MATERIALS PROVIDED >>

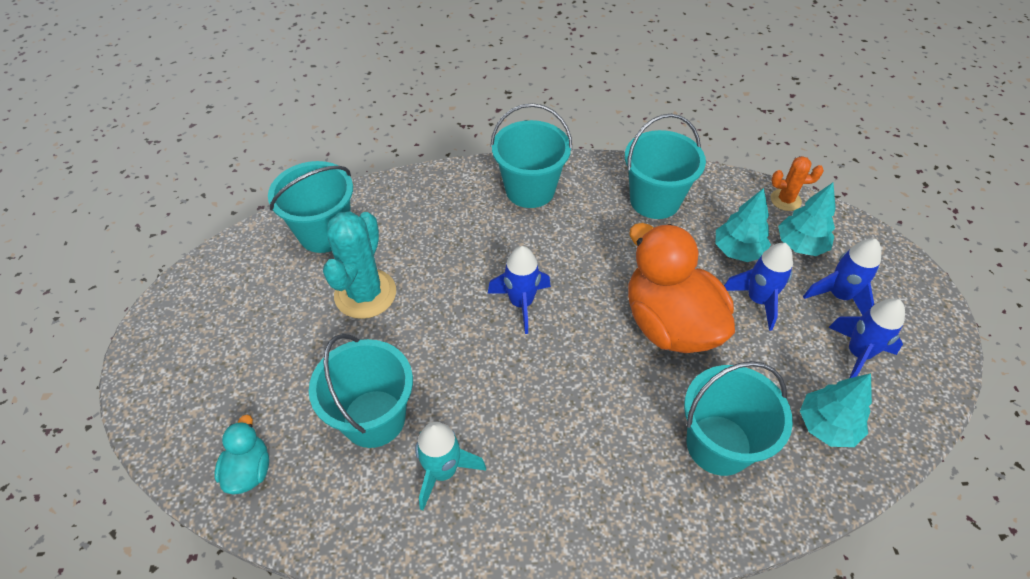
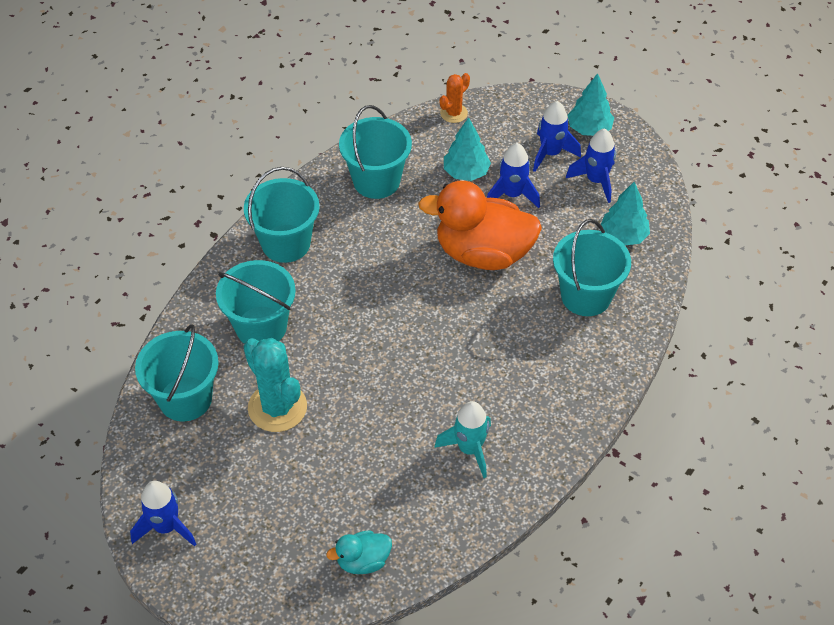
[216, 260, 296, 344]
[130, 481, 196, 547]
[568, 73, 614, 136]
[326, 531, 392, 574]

* * *

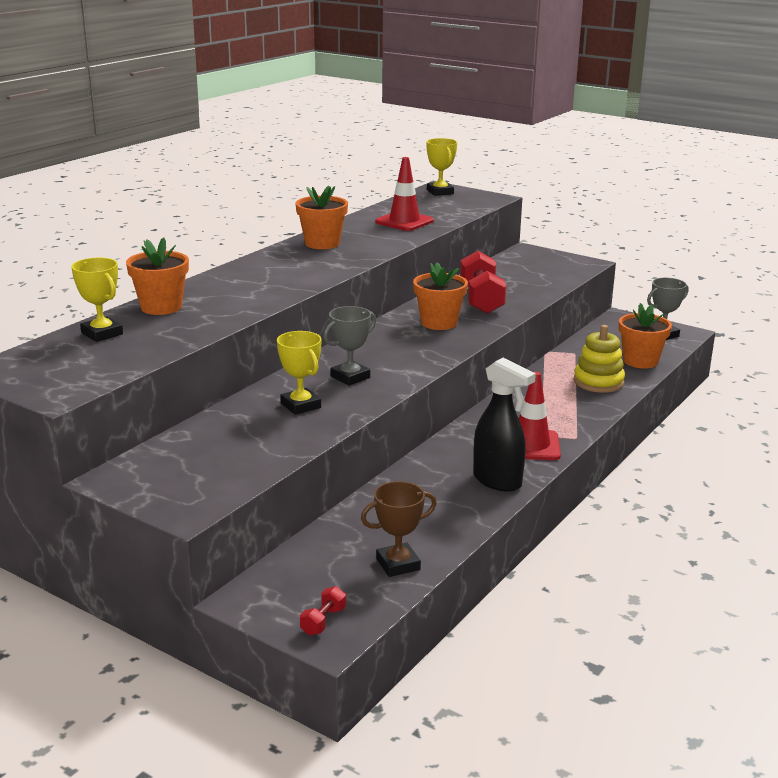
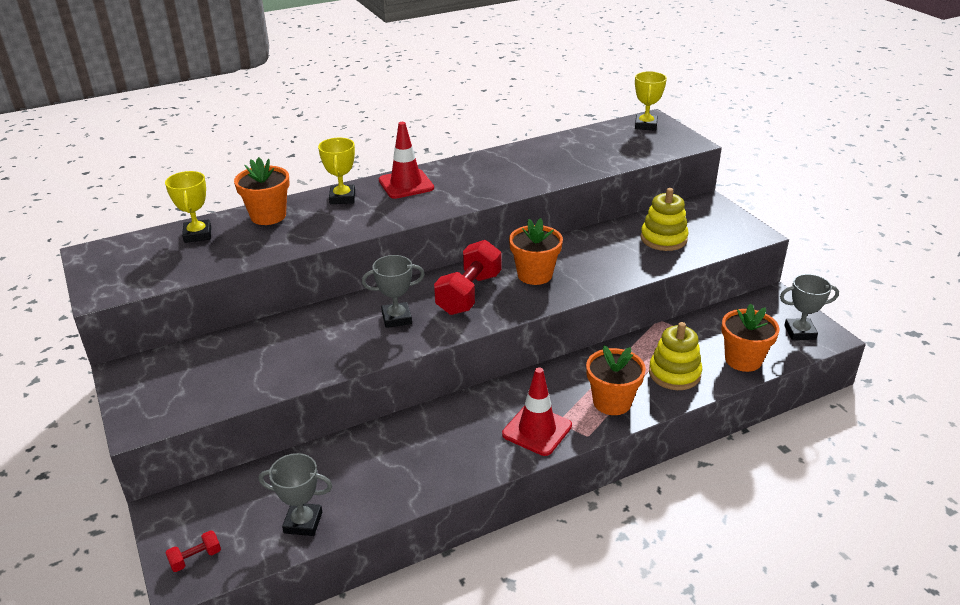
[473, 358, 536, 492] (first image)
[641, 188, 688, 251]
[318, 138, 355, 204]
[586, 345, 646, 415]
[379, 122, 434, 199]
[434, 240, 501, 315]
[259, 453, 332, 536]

PROMPT >> From the line that has "[641, 188, 688, 251]" through the line that has "[259, 453, 332, 536]", copy every line exactly as it appears above, and leave out all others.

SOLUTION TO THE PROBLEM >>
[641, 188, 688, 251]
[318, 138, 355, 204]
[586, 345, 646, 415]
[379, 122, 434, 199]
[434, 240, 501, 315]
[259, 453, 332, 536]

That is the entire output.